→ To do:
Could you tally the lines of the entries that carry the string "white"? Reply with the number and nothing more.

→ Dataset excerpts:
□ □ □ □ □ □ □

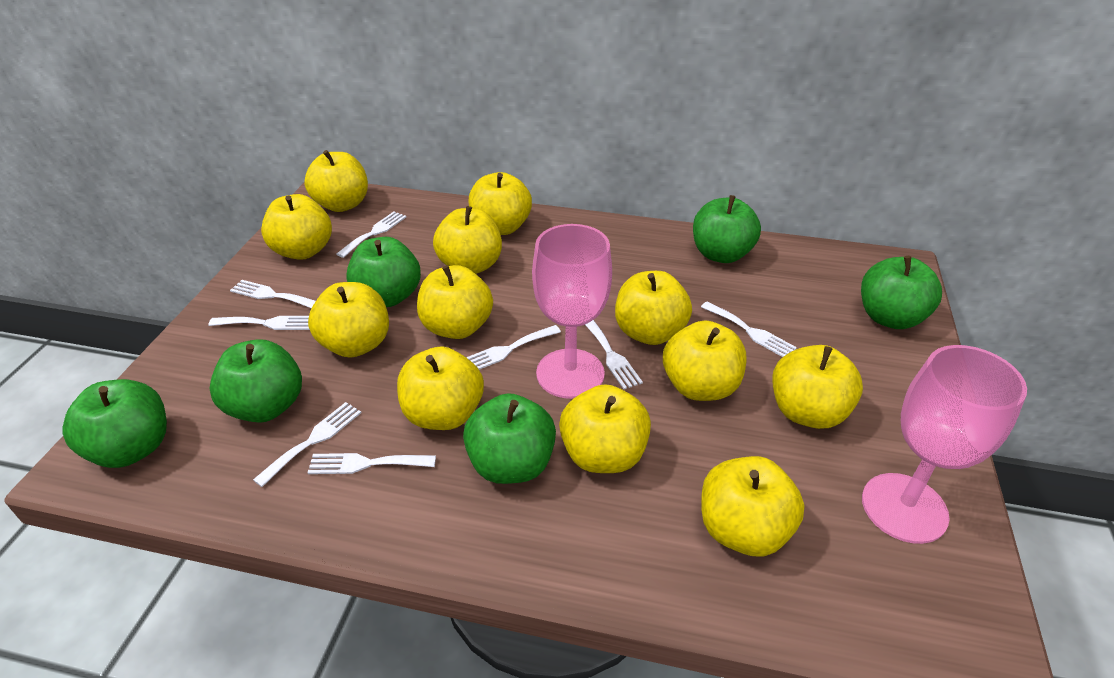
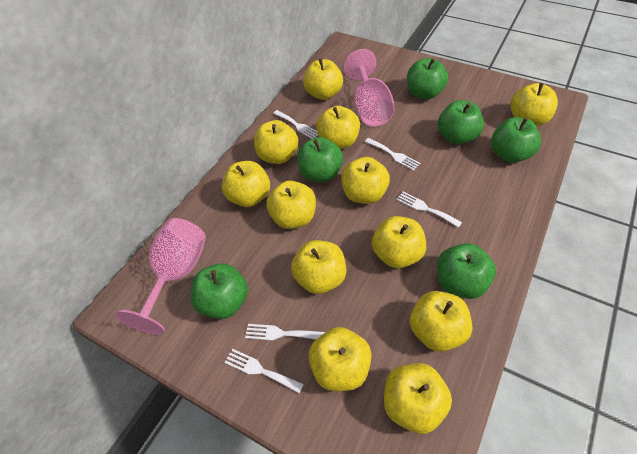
white fork: 8 -> 5

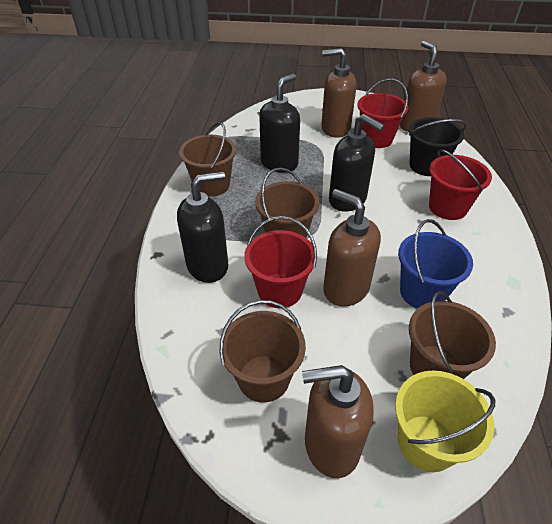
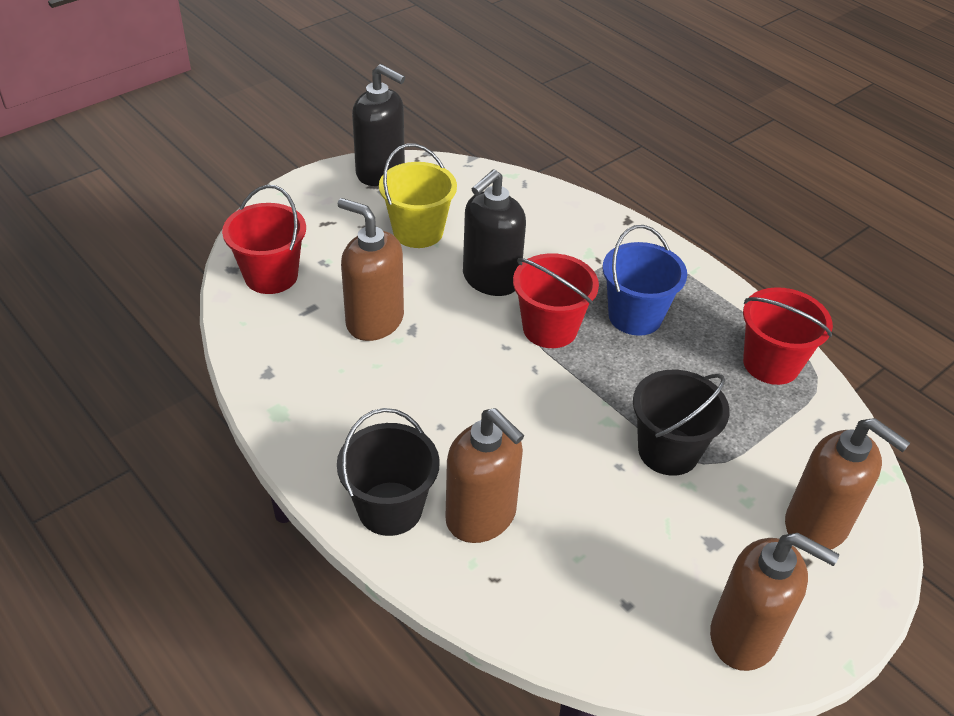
black bucket: 1 -> 2
black soap dispenser: 3 -> 2
brown bucket: 4 -> 0

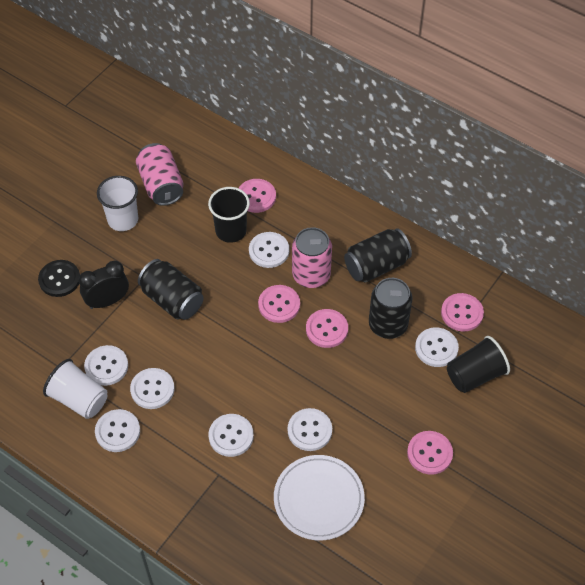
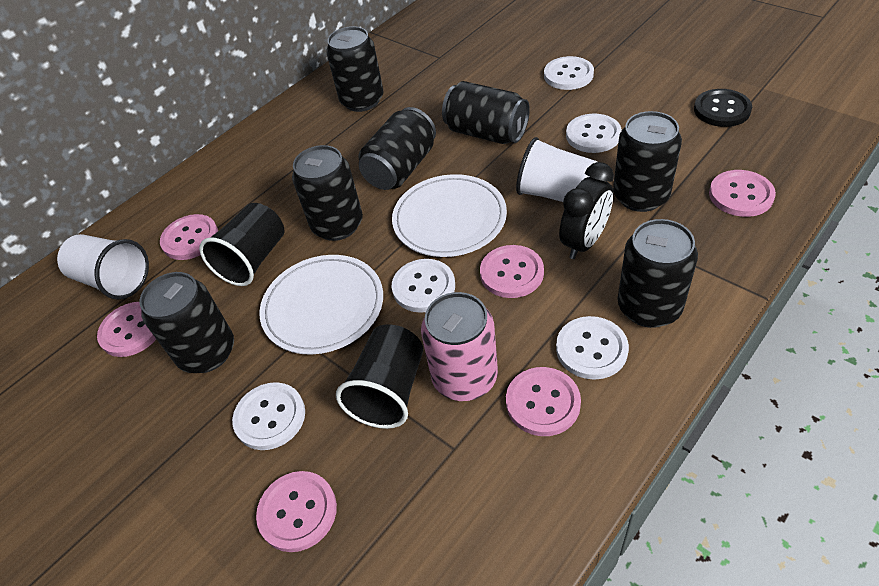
black can: 3 -> 7
pink button: 5 -> 6
pink can: 2 -> 1
white button: 7 -> 5
white plate: 1 -> 2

□ □ □ □ □ □ □

→ Reply:
3